Exercise requirements: Exactly retype the lines from the top of the data through the line containing "none -> lime 1x2 brick [73,278,152,316]", leaving out every picture.

Object state comparisons:
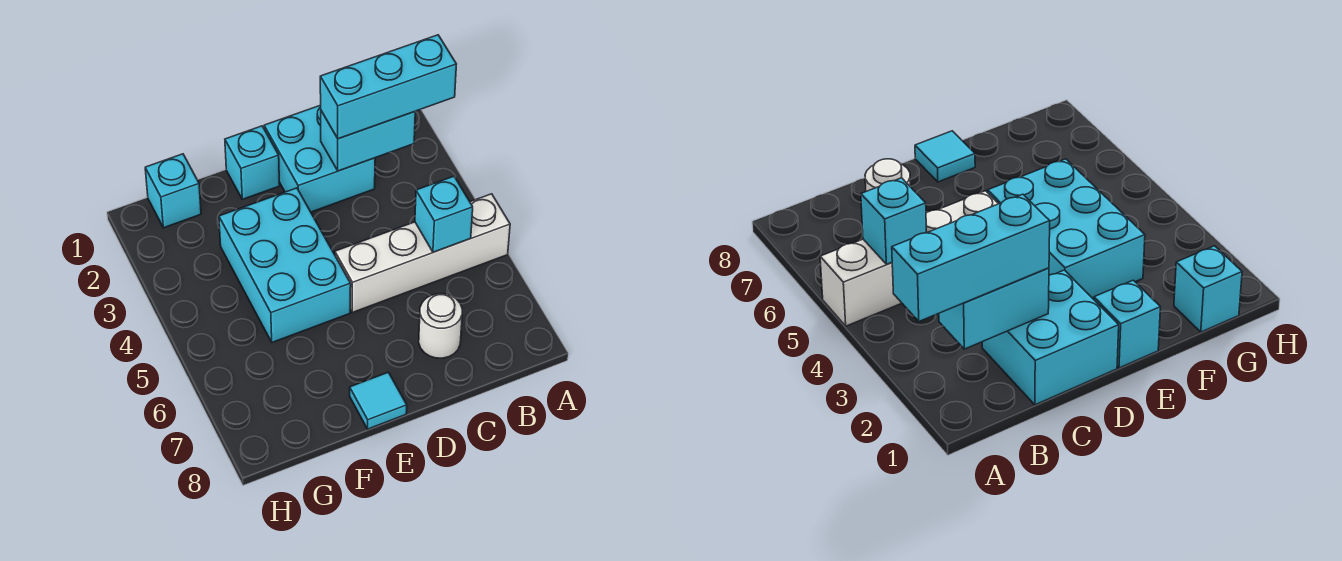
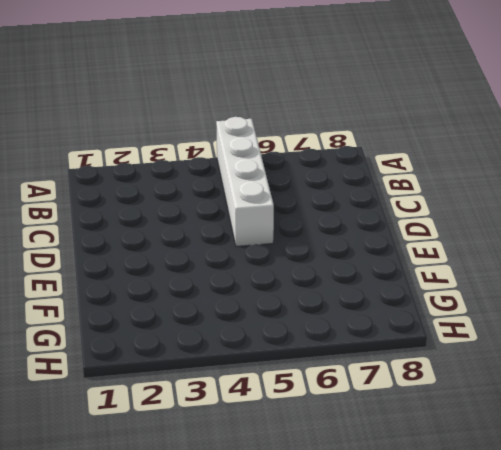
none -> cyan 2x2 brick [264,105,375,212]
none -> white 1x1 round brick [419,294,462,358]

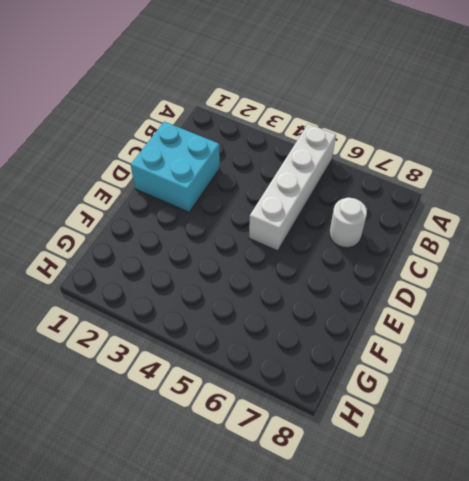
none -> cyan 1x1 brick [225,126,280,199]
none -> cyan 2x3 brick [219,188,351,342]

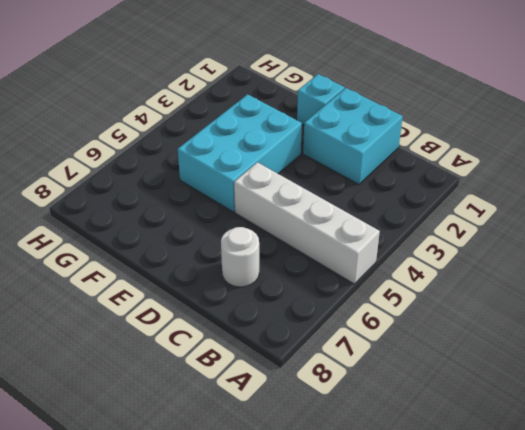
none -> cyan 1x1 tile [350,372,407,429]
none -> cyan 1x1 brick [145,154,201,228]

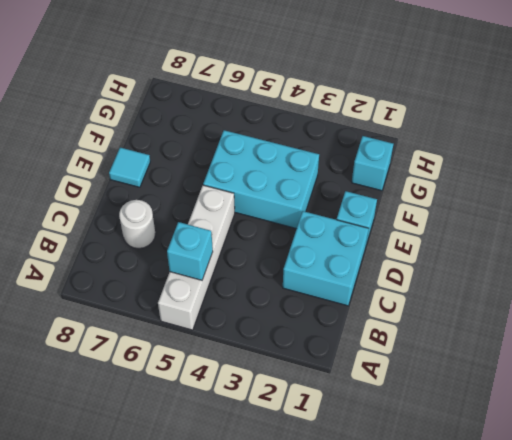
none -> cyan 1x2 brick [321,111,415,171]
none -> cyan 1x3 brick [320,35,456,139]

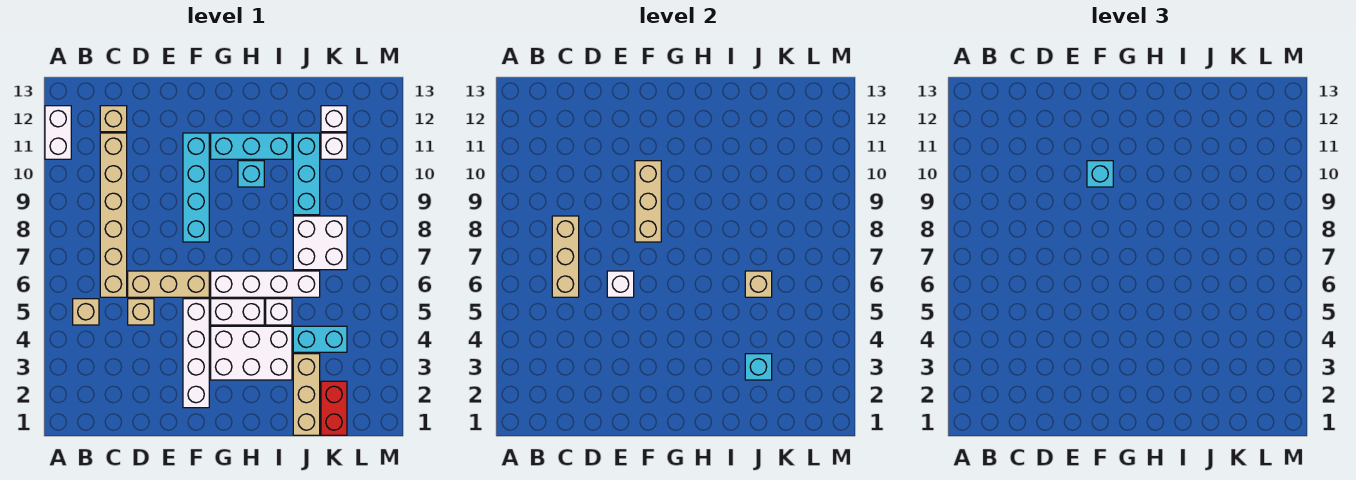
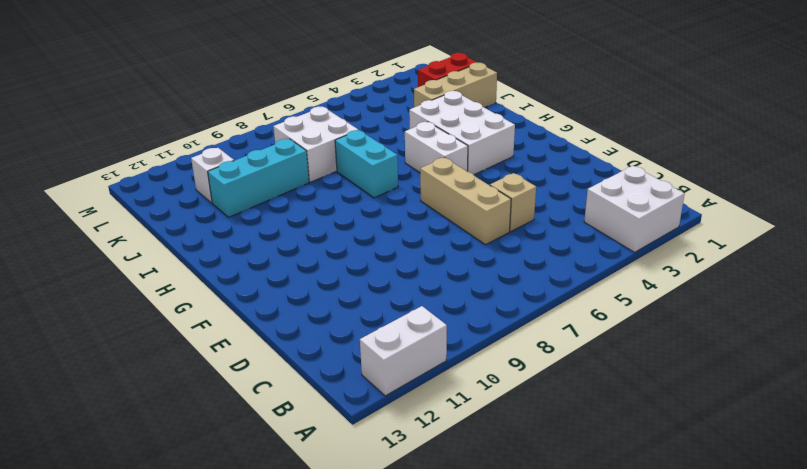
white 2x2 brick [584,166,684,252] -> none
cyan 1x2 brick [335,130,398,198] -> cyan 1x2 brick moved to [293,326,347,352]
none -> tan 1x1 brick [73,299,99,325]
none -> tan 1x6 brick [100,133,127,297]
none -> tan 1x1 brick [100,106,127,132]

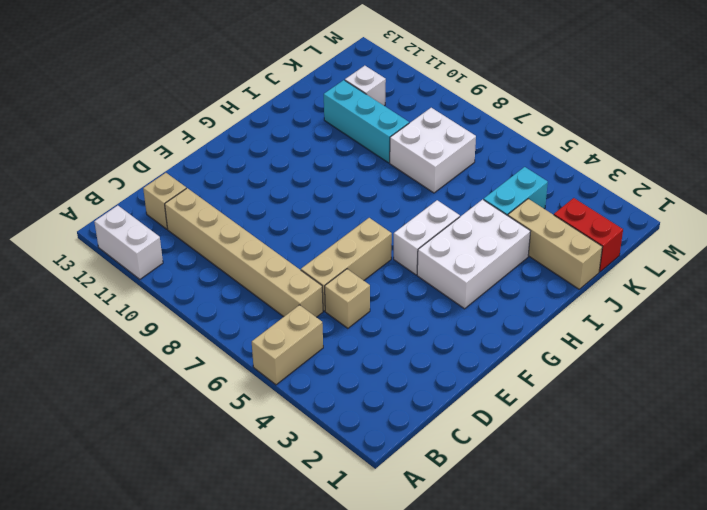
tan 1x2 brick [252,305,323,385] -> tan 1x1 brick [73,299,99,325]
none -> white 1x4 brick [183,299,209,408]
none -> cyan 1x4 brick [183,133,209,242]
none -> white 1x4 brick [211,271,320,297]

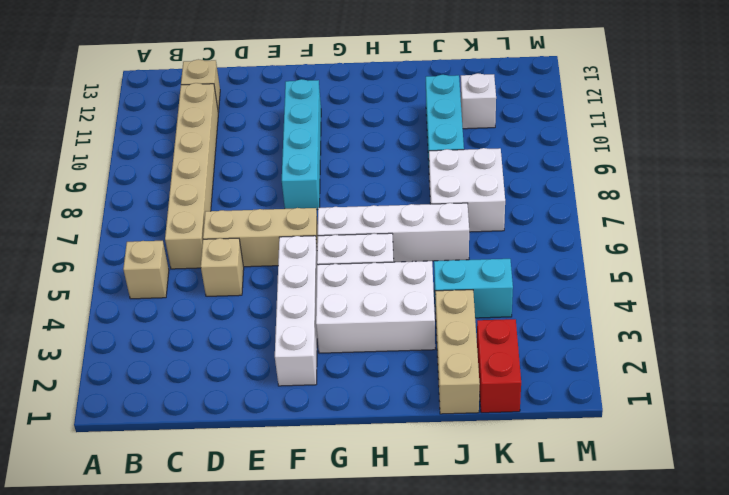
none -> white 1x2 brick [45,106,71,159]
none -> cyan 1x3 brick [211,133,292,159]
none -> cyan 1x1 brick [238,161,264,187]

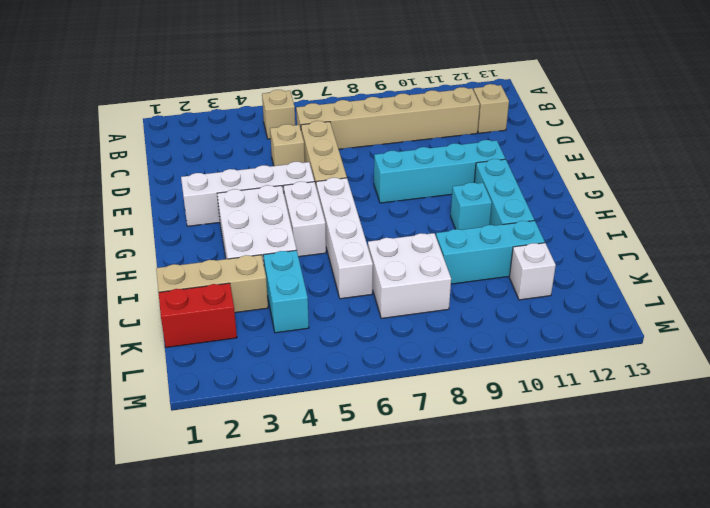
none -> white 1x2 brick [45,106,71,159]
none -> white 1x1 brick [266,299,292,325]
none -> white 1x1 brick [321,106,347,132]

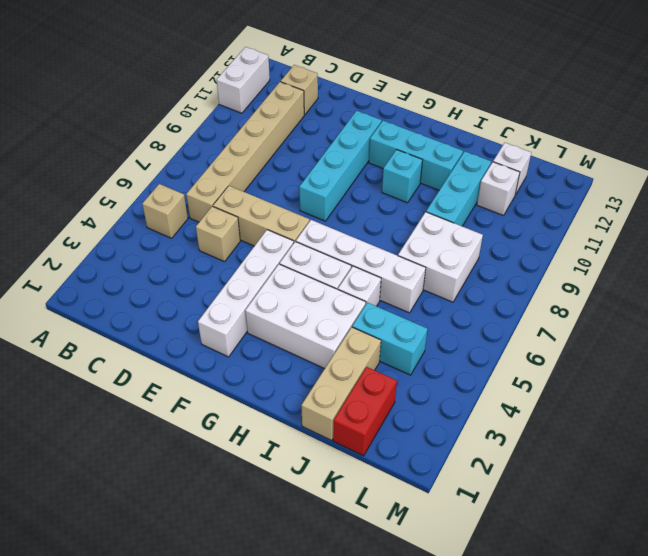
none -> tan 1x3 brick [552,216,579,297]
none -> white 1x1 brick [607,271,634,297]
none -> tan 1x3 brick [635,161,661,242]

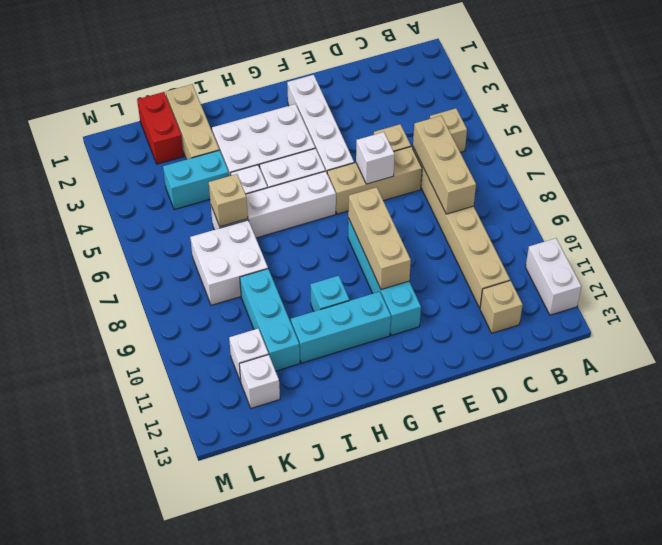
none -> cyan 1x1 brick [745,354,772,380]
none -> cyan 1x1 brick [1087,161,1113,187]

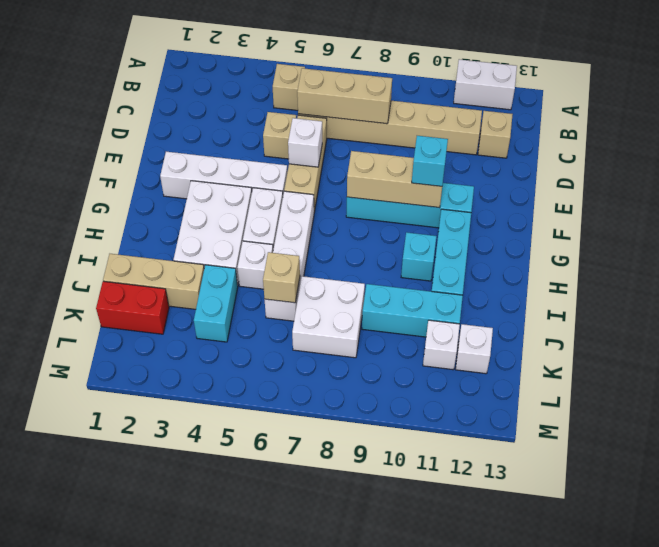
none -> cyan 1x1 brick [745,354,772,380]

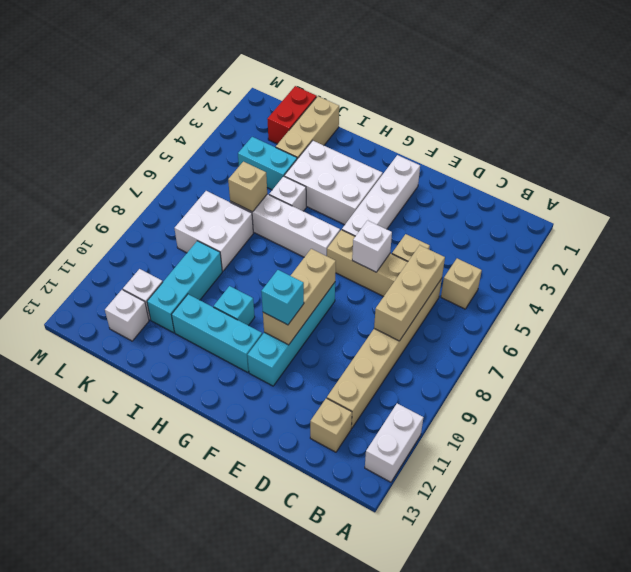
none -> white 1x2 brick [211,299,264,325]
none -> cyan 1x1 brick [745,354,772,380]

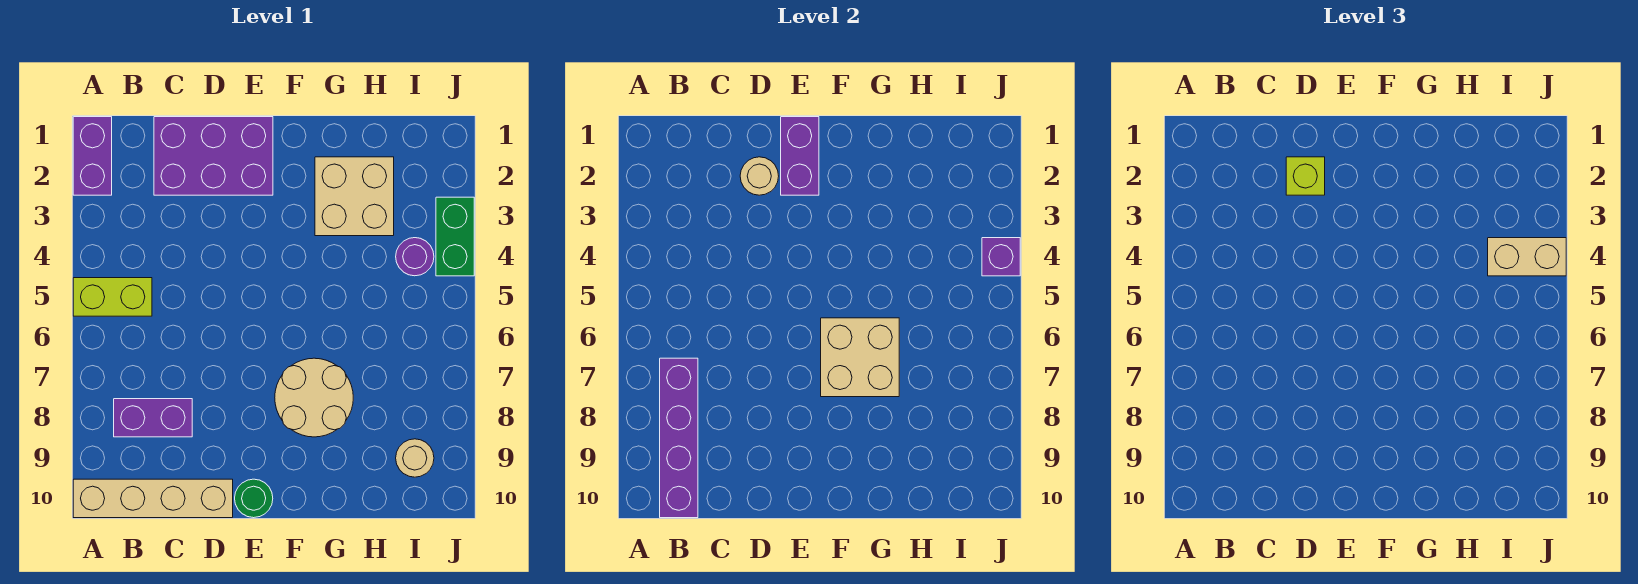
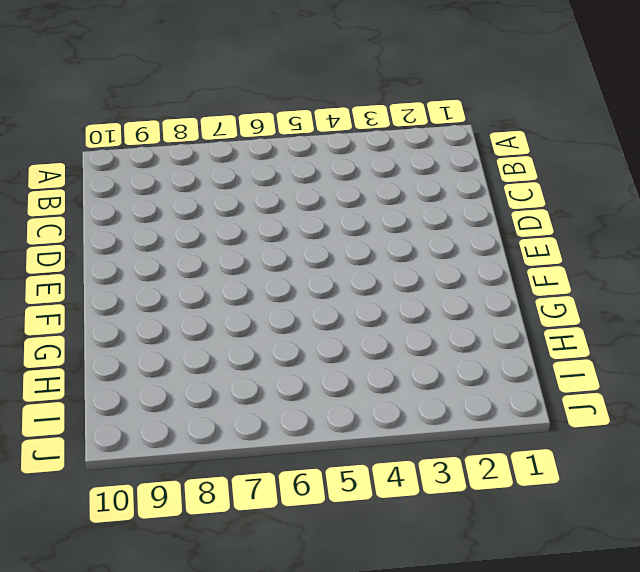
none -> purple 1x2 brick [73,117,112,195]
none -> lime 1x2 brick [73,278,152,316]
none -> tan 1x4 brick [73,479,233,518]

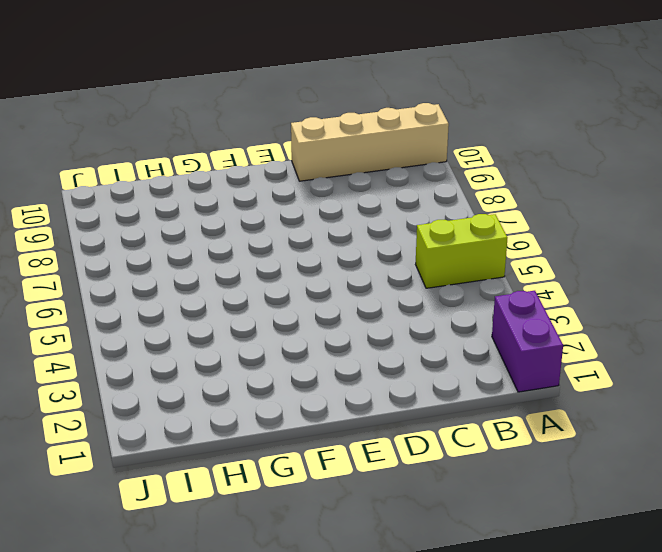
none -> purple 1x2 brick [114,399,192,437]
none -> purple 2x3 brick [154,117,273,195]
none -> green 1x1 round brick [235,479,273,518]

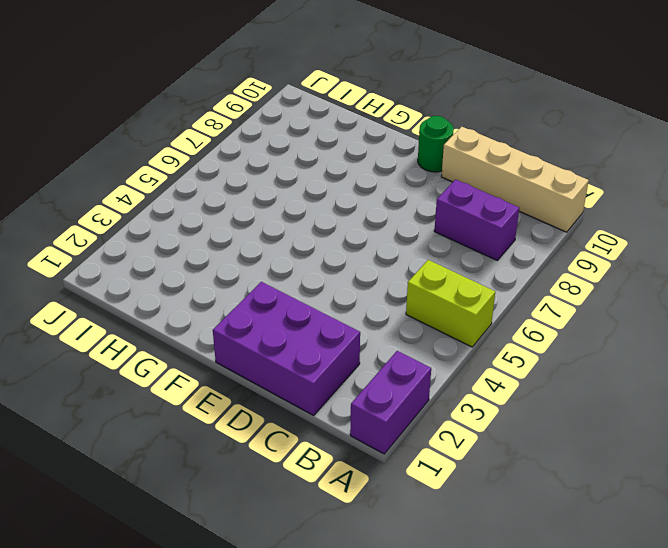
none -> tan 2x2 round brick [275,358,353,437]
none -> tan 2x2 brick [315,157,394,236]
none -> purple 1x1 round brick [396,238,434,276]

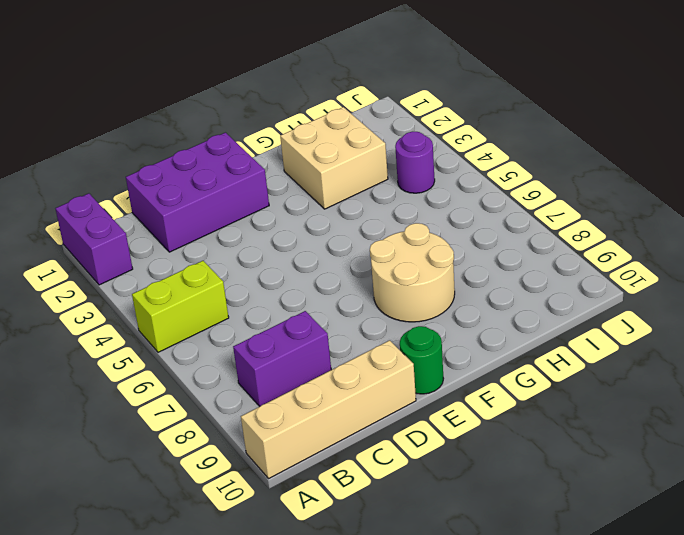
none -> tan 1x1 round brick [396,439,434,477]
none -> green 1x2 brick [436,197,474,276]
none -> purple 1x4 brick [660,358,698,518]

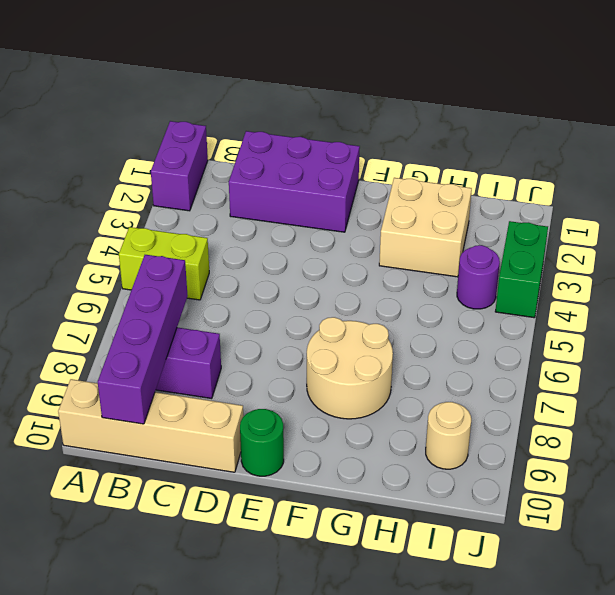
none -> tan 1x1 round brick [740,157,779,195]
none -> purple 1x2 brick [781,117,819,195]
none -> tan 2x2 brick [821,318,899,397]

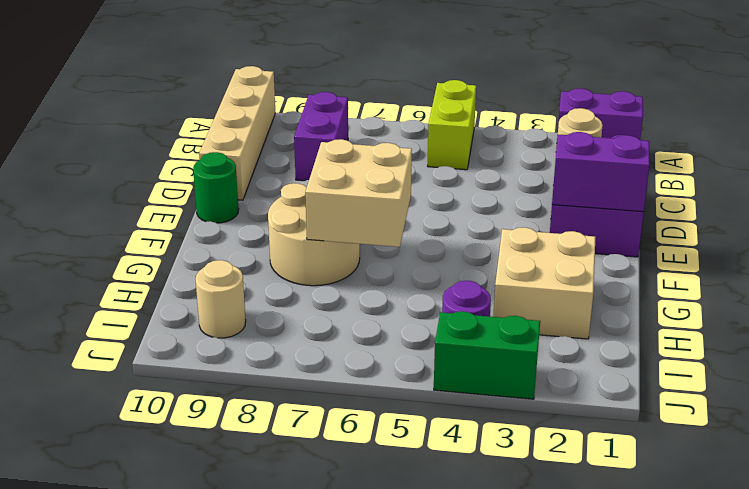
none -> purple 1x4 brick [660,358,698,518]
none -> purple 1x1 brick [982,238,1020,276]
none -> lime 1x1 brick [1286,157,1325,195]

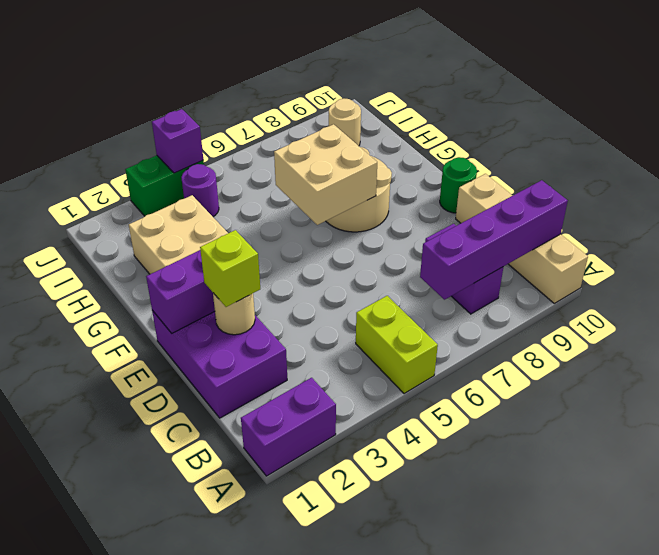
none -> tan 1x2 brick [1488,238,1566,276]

Response:
none -> cyan 2x2 brick [264,105,375,212]
none -> white 1x1 round brick [419,294,462,358]

none -> cyan 1x1 brick [225,126,280,199]
none -> cyan 2x3 brick [219,188,351,342]

none -> cyan 1x1 tile [350,372,407,429]
none -> cyan 1x1 brick [145,154,201,228]

none -> cyan 1x2 brick [321,111,415,171]
none -> cyan 1x3 brick [320,35,456,139]

white 2x2 brick [584,166,684,252] -> none
cyan 1x2 brick [335,130,398,198] -> cyan 1x2 brick moved to [293,326,347,352]
none -> tan 1x1 brick [73,299,99,325]
none -> tan 1x6 brick [100,133,127,297]
none -> tan 1x1 brick [100,106,127,132]

tan 1x2 brick [252,305,323,385] -> tan 1x1 brick [73,299,99,325]
none -> white 1x4 brick [183,299,209,408]
none -> cyan 1x4 brick [183,133,209,242]
none -> white 1x4 brick [211,271,320,297]

none -> white 1x2 brick [45,106,71,159]
none -> cyan 1x3 brick [211,133,292,159]
none -> cyan 1x1 brick [238,161,264,187]

none -> white 1x2 brick [45,106,71,159]
none -> white 1x1 brick [266,299,292,325]
none -> white 1x1 brick [321,106,347,132]

none -> tan 1x3 brick [552,216,579,297]
none -> white 1x1 brick [607,271,634,297]
none -> tan 1x3 brick [635,161,661,242]

none -> cyan 1x1 brick [745,354,772,380]
none -> cyan 1x1 brick [1087,161,1113,187]

none -> cyan 1x1 brick [745,354,772,380]

none -> white 1x2 brick [211,299,264,325]
none -> cyan 1x1 brick [745,354,772,380]

none -> purple 1x2 brick [73,117,112,195]
none -> lime 1x2 brick [73,278,152,316]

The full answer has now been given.